Object matching data:

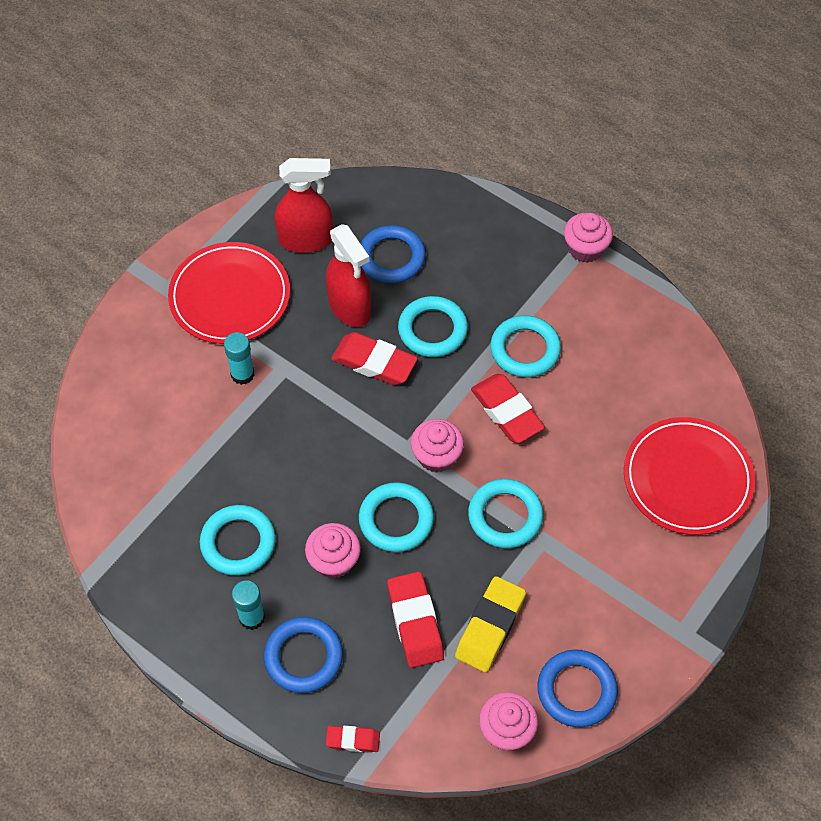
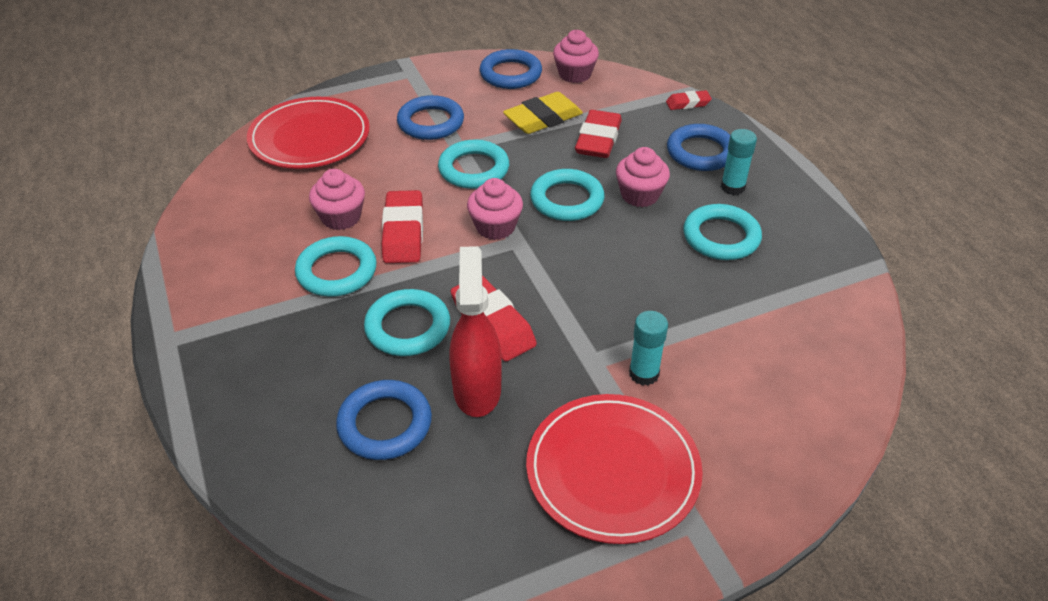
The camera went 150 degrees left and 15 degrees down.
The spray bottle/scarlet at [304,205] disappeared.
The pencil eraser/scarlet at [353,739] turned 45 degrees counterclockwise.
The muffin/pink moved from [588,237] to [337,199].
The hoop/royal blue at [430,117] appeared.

#### [Task brief]
Pictures don't belong in the copy. Restate all the entries exactly.

#### [Response box]
The camera went 150 degrees left and 15 degrees down.
The spray bottle/scarlet at [304,205] disappeared.
The pencil eraser/scarlet at [353,739] turned 45 degrees counterclockwise.
The muffin/pink moved from [588,237] to [337,199].
The hoop/royal blue at [430,117] appeared.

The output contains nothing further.